* _What is required_
Output the entries word for word. Omit images.

[Items listed in a dataset]
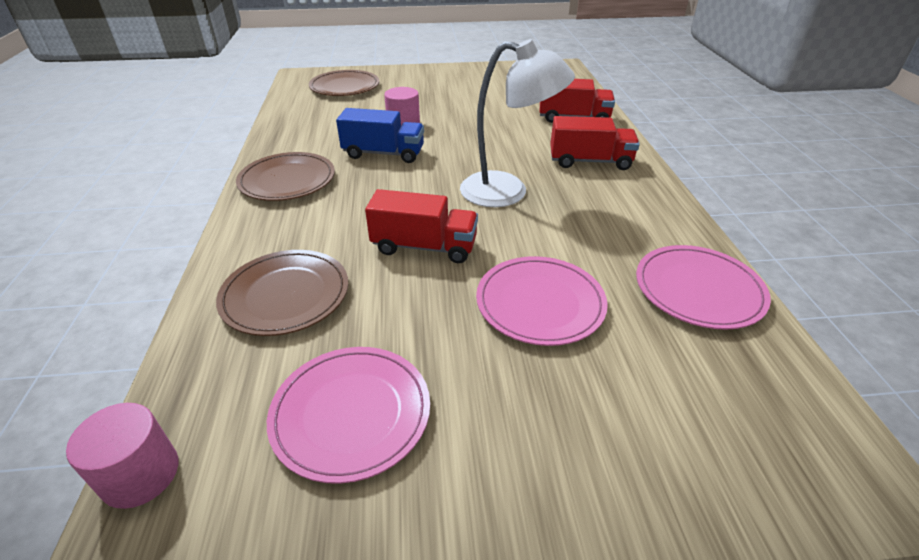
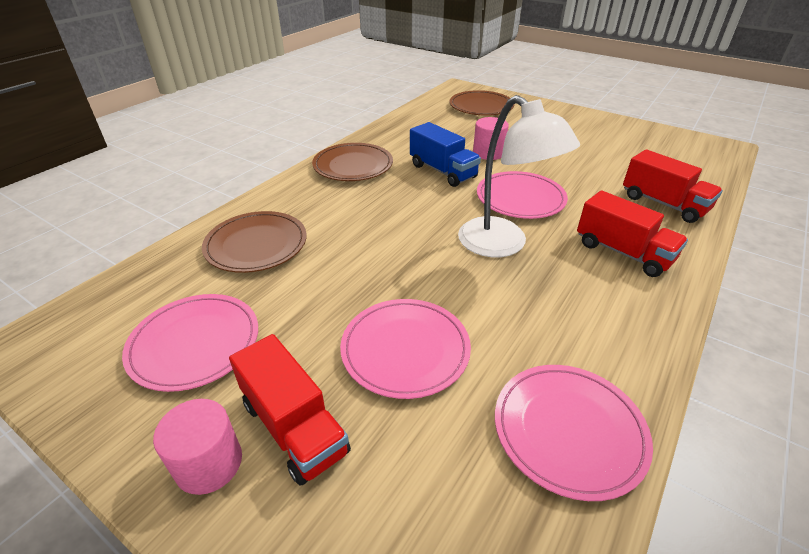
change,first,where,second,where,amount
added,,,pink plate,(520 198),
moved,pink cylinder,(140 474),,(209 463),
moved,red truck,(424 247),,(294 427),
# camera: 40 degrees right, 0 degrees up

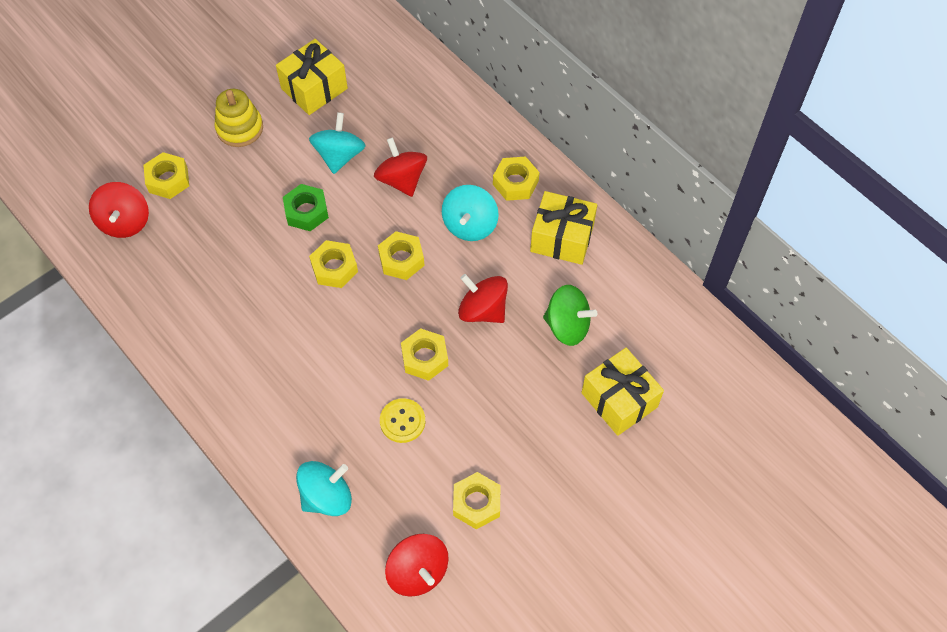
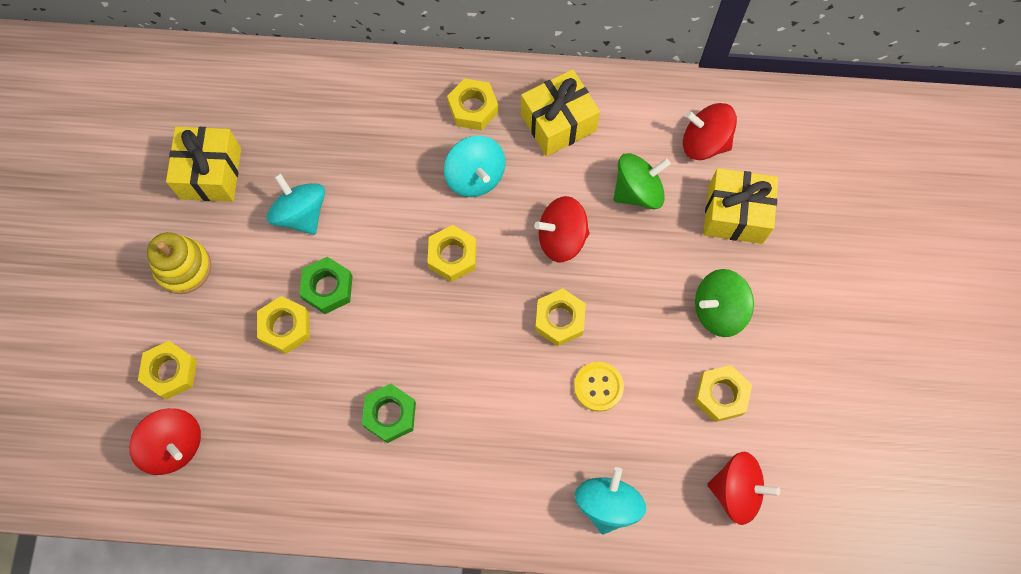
change,first,where,second,where,amount
added,,,green nut,(390 414),
added,,,green spinning top,(718 310),
moved,yellow nut,(334 268),,(285 327),
moved,red spinning top,(401 179),,(704 142),
# camera: 45 degrees left, 10 degrees up

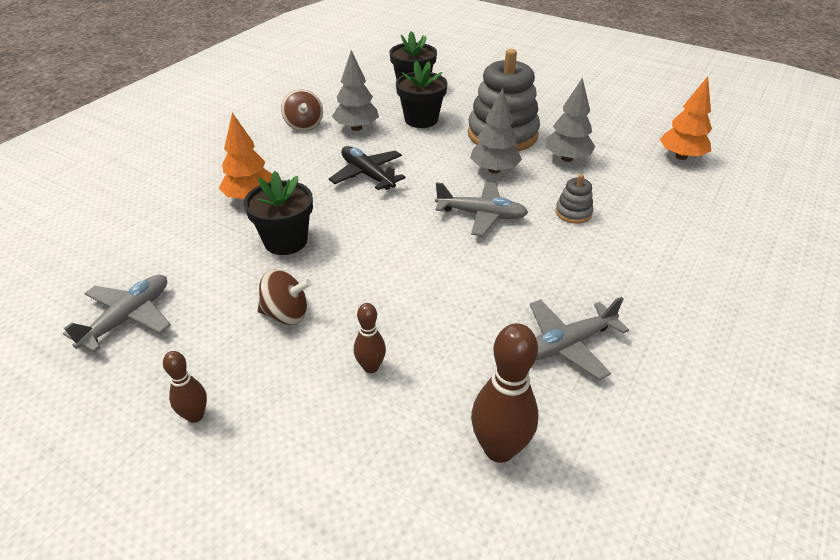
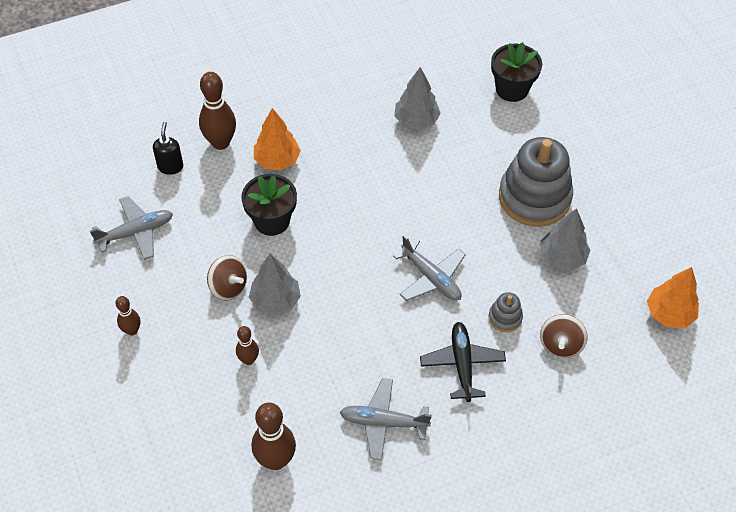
change,first,where,second,where,amount
removed,black flower pot,(421 120),,,
added,,,black soap dispenser,(170 166),
added,,,brown bowling pin,(220 142),
moved,brown spinning top,(304 125),,(560 344),
moved,black plane,(367 175),,(462 364),
moved,grey tree,(494 170),,(275 301),
# camera: 35 degrees right, 15 degrees up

* _Task output_
change,first,where,second,where,amount
added,,,pink plate,(520 198),
moved,pink cylinder,(140 474),,(209 463),
moved,red truck,(424 247),,(294 427),
# camera: 40 degrees right, 0 degrees up

change,first,where,second,where,amount
added,,,green nut,(390 414),
added,,,green spinning top,(718 310),
moved,yellow nut,(334 268),,(285 327),
moved,red spinning top,(401 179),,(704 142),
# camera: 45 degrees left, 10 degrees up

change,first,where,second,where,amount
removed,black flower pot,(421 120),,,
added,,,black soap dispenser,(170 166),
added,,,brown bowling pin,(220 142),
moved,brown spinning top,(304 125),,(560 344),
moved,black plane,(367 175),,(462 364),
moved,grey tree,(494 170),,(275 301),
# camera: 35 degrees right, 15 degrees up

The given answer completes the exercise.